§ **Assignment**
Only the closing portion of the entries is to be reproduced: the line containing "(860, 193) = (1082, 549): green" through the very last line, exactly as written.

(Beginning of Given entries)

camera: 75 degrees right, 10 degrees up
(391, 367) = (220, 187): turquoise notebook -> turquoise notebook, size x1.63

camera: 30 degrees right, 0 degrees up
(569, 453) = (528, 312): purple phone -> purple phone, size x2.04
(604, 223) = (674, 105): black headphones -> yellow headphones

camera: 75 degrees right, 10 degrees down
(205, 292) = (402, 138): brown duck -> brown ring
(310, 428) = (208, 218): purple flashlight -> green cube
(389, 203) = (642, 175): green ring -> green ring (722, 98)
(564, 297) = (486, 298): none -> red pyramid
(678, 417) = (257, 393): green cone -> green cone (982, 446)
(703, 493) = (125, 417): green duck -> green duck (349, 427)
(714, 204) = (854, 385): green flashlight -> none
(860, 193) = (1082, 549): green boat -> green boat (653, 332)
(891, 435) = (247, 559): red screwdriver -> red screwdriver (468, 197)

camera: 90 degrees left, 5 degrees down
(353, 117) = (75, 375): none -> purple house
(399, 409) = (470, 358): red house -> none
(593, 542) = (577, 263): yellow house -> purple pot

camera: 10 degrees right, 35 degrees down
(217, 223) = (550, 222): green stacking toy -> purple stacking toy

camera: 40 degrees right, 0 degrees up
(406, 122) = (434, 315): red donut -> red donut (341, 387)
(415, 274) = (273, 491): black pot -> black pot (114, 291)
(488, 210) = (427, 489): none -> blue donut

(End of Given entries)

§ **Response to the task**
(860, 193) = (1082, 549): green boat -> green boat (653, 332)
(891, 435) = (247, 559): red screwdriver -> red screwdriver (468, 197)

camera: 90 degrees left, 5 degrees down
(353, 117) = (75, 375): none -> purple house
(399, 409) = (470, 358): red house -> none
(593, 542) = (577, 263): yellow house -> purple pot

camera: 10 degrees right, 35 degrees down
(217, 223) = (550, 222): green stacking toy -> purple stacking toy

camera: 40 degrees right, 0 degrees up
(406, 122) = (434, 315): red donut -> red donut (341, 387)
(415, 274) = (273, 491): black pot -> black pot (114, 291)
(488, 210) = (427, 489): none -> blue donut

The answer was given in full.